> WORK TO BE COMPLETED
For each record below, retype the text exactly and omit any image.

Stored items from a collection

------------------------

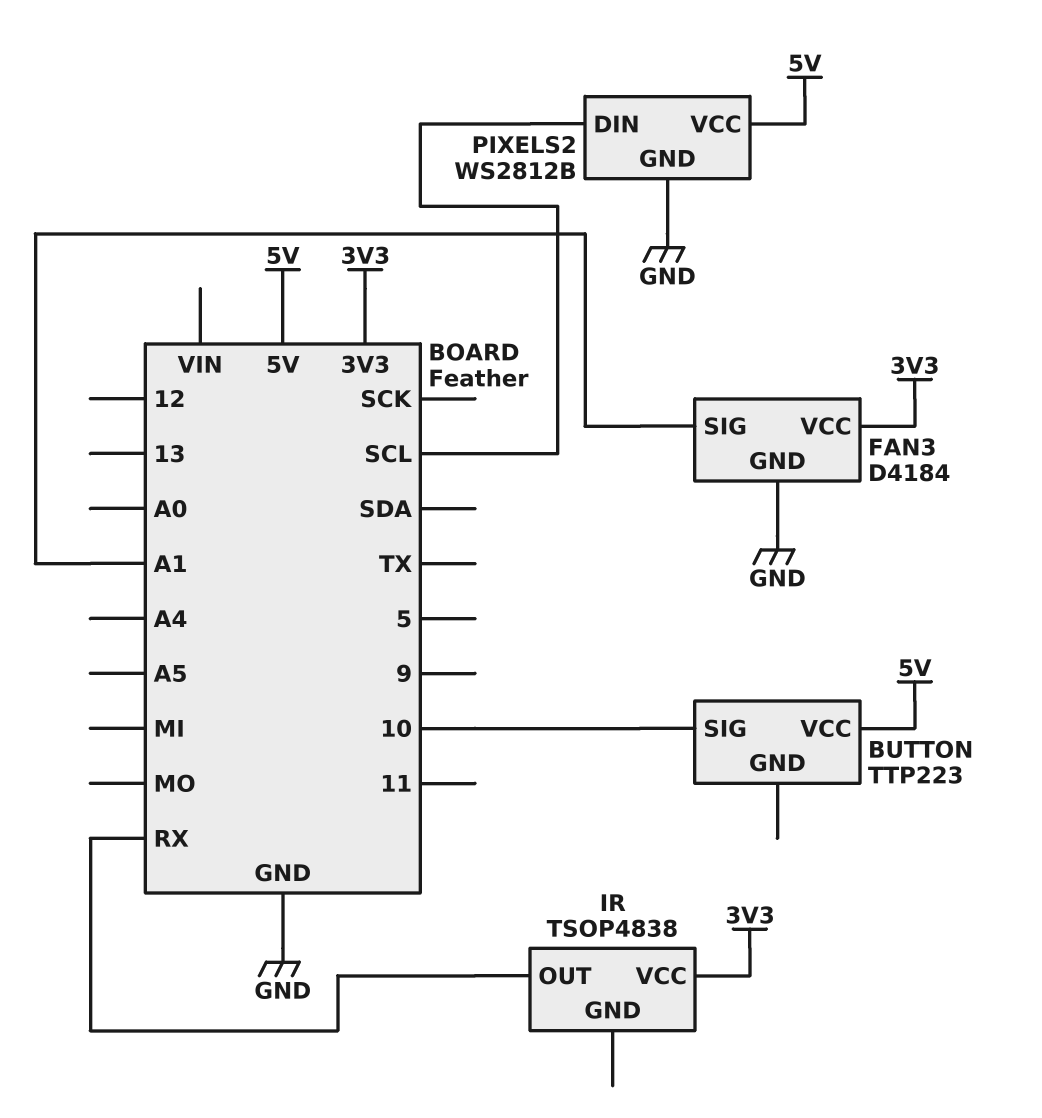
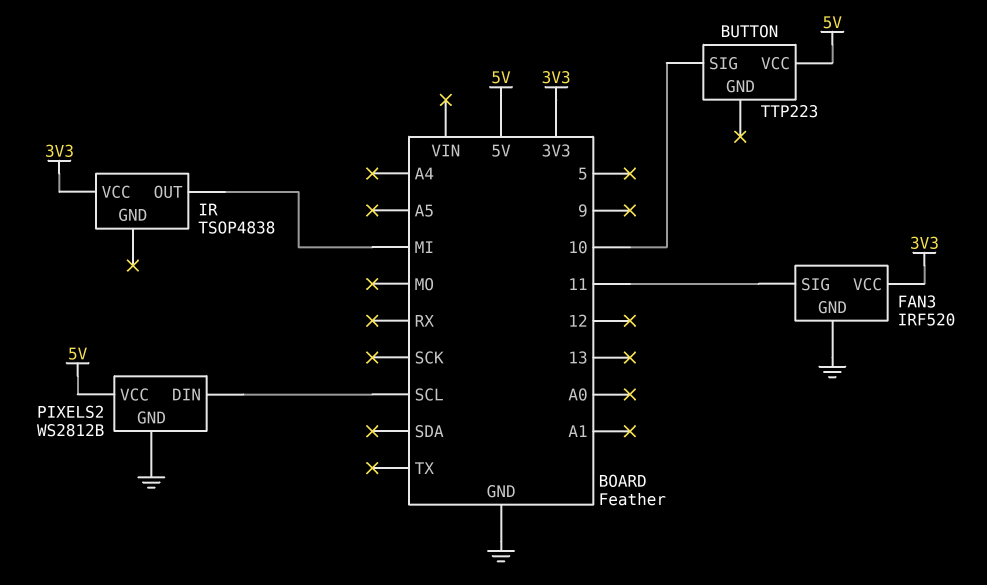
FAN3: D4184 -> IRF520
FAN3 pin SIG: A1 -> 11
IR pin OUT: RX -> MI

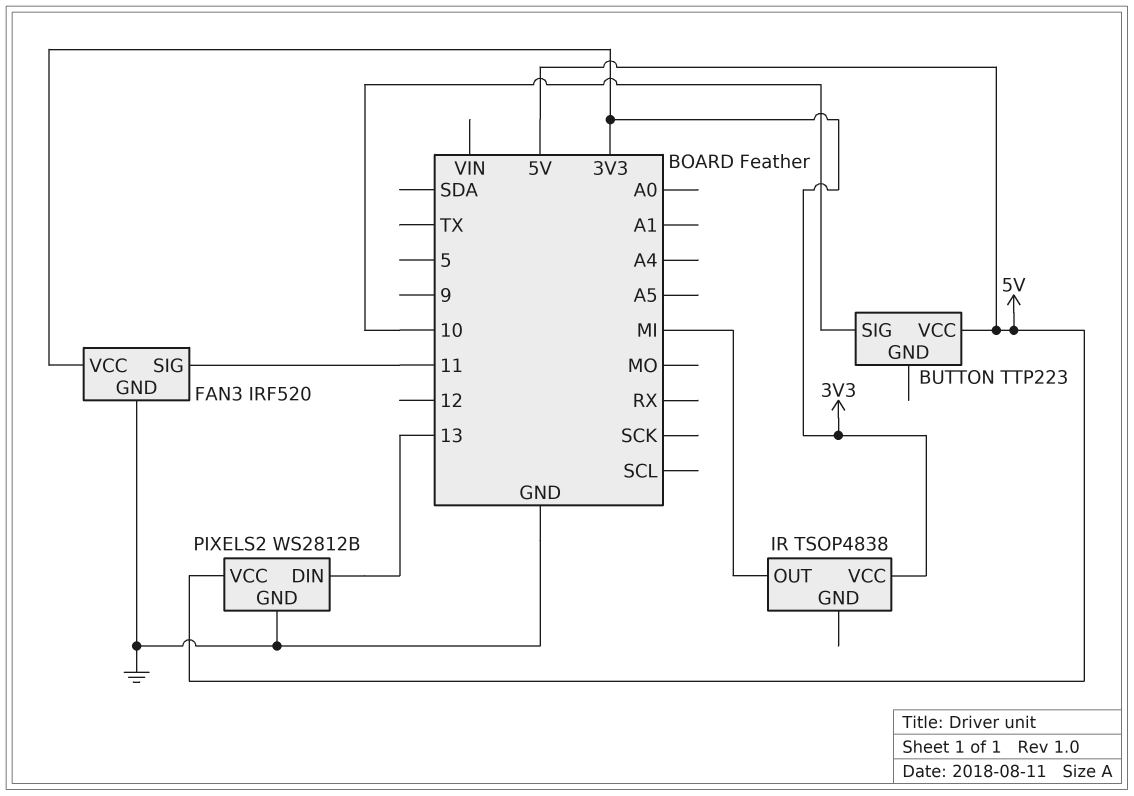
PIXELS2 pin DIN: SCL -> 13

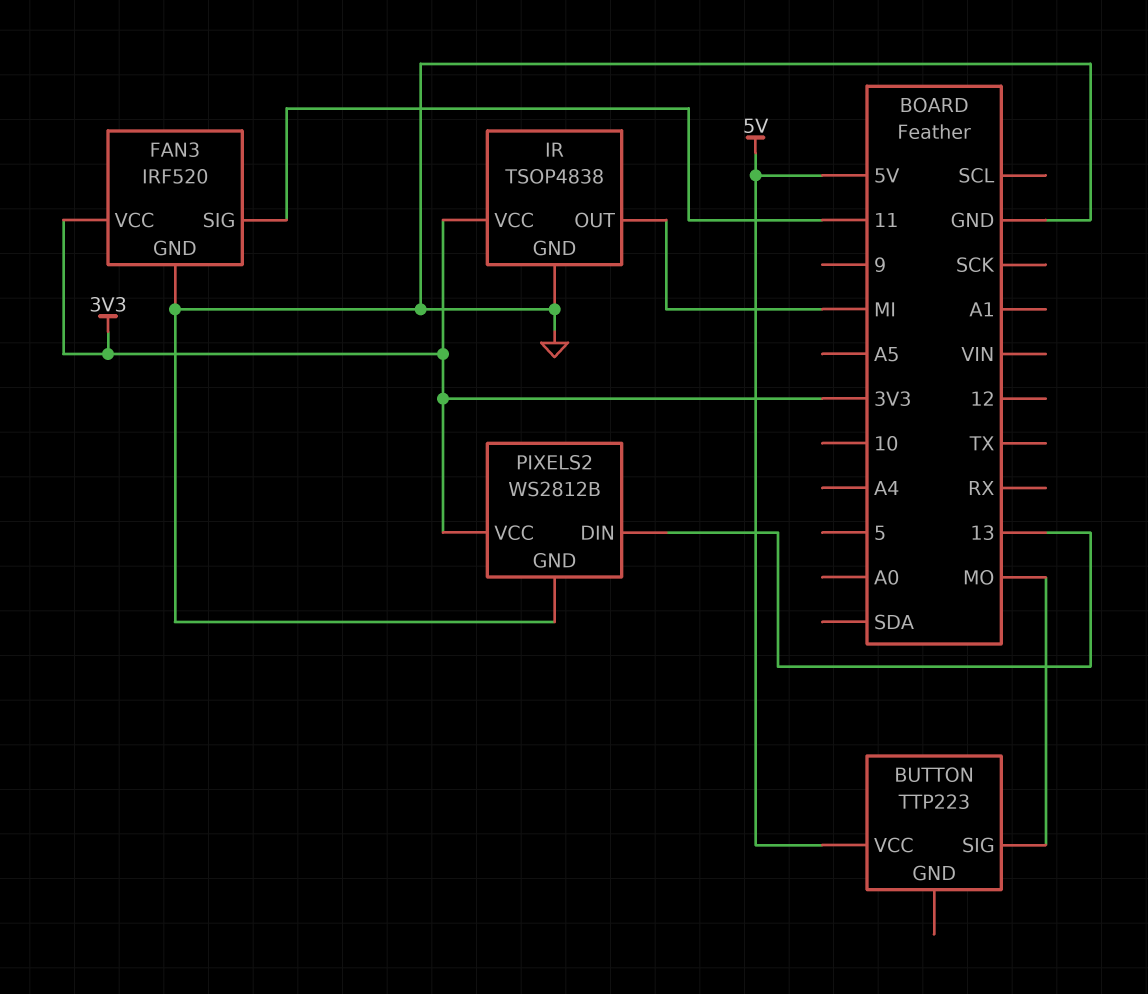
BUTTON pin SIG: 10 -> MO
IR pin GND: none -> GND
PIXELS2 pin VCC: 5V -> 3V3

------------------------

> SOLUTION TO THIS PROBLEM
FAN3: D4184 -> IRF520
FAN3 pin SIG: A1 -> 11
IR pin OUT: RX -> MI

PIXELS2 pin DIN: SCL -> 13

BUTTON pin SIG: 10 -> MO
IR pin GND: none -> GND
PIXELS2 pin VCC: 5V -> 3V3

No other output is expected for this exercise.